(What the task requires): Only the pictures are dropped. Restate each line below word for word.

(Records provided):
------------------------------------------------

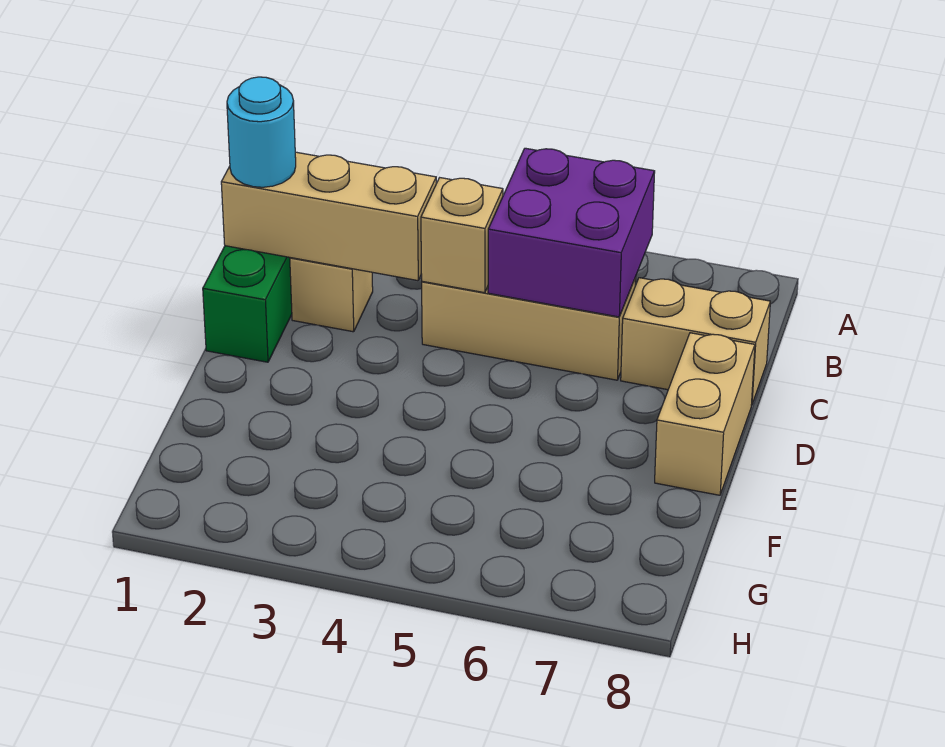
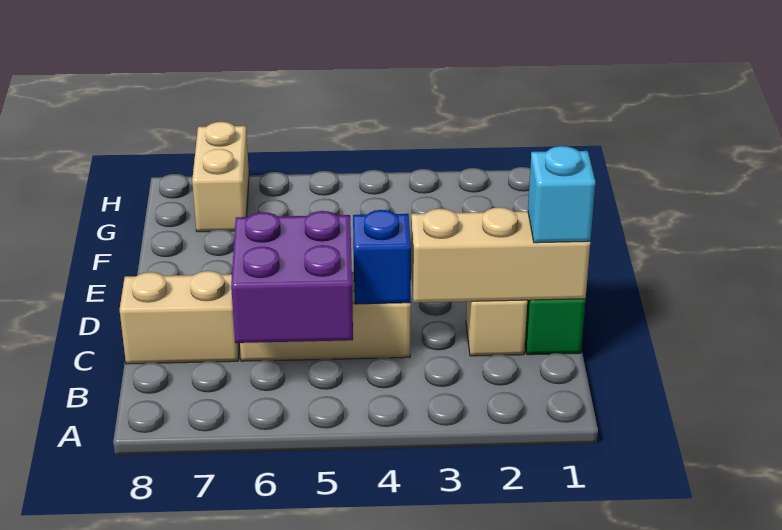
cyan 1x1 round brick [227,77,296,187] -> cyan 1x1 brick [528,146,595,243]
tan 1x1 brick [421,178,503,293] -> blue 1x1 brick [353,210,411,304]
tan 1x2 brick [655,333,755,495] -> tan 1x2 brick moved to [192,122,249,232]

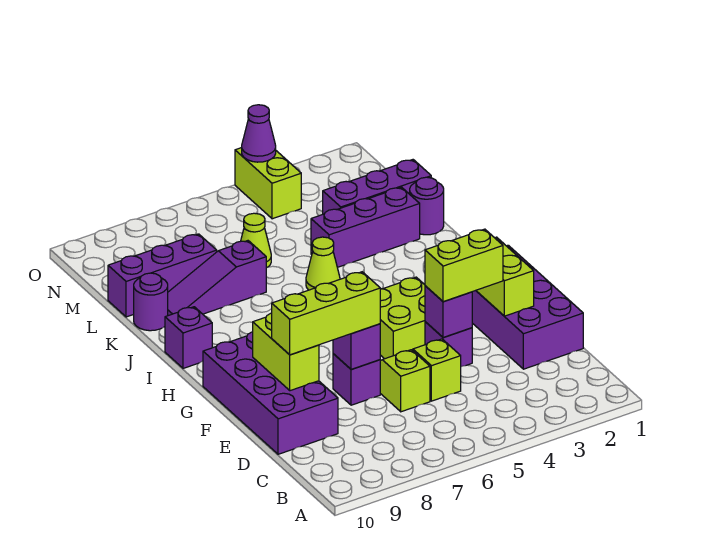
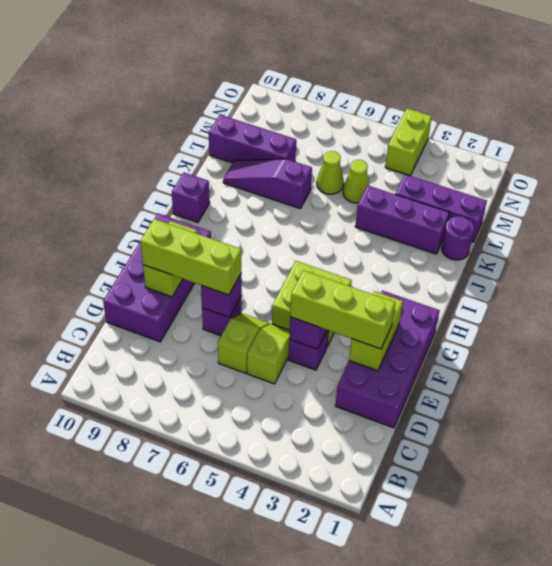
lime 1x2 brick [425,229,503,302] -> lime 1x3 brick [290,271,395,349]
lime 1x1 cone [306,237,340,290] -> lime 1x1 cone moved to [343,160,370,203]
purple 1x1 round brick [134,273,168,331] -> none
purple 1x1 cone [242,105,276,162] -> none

------------------------------------------------

(Result of the exercise):
cyan 1x1 round brick [227,77,296,187] -> cyan 1x1 brick [528,146,595,243]
tan 1x1 brick [421,178,503,293] -> blue 1x1 brick [353,210,411,304]
tan 1x2 brick [655,333,755,495] -> tan 1x2 brick moved to [192,122,249,232]

lime 1x2 brick [425,229,503,302] -> lime 1x3 brick [290,271,395,349]
lime 1x1 cone [306,237,340,290] -> lime 1x1 cone moved to [343,160,370,203]
purple 1x1 round brick [134,273,168,331] -> none
purple 1x1 cone [242,105,276,162] -> none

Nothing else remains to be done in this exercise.